**About this task**
Check every line of the records below for the string "dinner" and copy the ones that have it.

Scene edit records

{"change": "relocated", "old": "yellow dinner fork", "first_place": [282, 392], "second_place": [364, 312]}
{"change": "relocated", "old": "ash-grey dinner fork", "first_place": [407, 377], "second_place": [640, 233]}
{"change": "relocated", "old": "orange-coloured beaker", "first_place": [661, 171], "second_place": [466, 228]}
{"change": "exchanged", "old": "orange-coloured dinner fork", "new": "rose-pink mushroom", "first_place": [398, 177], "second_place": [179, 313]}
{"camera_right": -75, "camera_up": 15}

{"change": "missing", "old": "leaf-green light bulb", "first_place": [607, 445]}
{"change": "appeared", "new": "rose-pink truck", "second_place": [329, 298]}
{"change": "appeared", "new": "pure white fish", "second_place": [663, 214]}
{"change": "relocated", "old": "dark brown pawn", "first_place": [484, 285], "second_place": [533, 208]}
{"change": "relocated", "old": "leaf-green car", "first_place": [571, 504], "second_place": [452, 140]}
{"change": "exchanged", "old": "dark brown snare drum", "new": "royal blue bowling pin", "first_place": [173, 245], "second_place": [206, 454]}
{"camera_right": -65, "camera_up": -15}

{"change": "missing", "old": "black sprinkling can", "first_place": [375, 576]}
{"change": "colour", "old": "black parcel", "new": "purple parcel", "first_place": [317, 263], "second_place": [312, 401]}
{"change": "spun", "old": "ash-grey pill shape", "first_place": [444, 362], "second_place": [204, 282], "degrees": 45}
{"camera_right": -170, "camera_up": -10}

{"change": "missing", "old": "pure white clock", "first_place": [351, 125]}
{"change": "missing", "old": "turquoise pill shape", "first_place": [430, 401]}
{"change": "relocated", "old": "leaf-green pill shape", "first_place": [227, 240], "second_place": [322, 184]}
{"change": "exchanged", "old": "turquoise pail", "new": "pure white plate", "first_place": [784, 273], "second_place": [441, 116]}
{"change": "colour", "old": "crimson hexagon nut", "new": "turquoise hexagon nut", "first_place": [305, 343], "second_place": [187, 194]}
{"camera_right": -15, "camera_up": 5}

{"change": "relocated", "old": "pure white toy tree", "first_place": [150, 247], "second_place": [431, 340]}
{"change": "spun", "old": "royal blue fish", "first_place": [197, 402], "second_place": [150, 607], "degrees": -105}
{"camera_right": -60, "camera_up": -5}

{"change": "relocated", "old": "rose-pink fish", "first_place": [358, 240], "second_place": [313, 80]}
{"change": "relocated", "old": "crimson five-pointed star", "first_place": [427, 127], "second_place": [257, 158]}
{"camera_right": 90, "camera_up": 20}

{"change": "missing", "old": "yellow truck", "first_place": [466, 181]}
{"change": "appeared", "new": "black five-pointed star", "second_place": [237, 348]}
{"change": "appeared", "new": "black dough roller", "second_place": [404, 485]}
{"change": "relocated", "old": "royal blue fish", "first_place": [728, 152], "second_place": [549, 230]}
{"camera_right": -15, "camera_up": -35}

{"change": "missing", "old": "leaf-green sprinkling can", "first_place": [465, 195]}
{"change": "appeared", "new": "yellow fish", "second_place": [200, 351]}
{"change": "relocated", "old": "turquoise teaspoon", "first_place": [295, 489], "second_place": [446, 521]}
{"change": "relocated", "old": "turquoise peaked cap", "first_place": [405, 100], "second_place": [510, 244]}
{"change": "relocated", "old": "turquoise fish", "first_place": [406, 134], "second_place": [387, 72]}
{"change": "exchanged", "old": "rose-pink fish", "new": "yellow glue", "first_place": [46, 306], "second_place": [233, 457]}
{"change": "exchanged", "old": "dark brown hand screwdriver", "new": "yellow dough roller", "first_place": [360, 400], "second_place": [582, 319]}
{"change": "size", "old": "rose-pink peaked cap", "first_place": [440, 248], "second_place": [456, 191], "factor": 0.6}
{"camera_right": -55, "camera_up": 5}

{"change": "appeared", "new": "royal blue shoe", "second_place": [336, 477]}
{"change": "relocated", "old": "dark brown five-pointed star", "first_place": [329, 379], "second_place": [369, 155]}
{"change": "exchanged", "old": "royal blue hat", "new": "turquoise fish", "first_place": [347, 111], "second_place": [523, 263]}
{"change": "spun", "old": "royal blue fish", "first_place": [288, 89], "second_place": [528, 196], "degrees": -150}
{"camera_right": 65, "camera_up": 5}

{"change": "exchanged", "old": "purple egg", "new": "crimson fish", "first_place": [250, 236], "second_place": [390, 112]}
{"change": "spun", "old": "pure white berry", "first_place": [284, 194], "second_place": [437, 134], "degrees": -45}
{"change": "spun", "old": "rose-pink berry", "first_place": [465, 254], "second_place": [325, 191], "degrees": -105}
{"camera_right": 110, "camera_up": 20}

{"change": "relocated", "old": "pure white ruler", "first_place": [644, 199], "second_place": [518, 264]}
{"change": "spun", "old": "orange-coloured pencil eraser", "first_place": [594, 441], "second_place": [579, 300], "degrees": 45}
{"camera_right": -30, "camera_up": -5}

**Output of the exercise**
{"change": "relocated", "old": "yellow dinner fork", "first_place": [282, 392], "second_place": [364, 312]}
{"change": "relocated", "old": "ash-grey dinner fork", "first_place": [407, 377], "second_place": [640, 233]}
{"change": "exchanged", "old": "orange-coloured dinner fork", "new": "rose-pink mushroom", "first_place": [398, 177], "second_place": [179, 313]}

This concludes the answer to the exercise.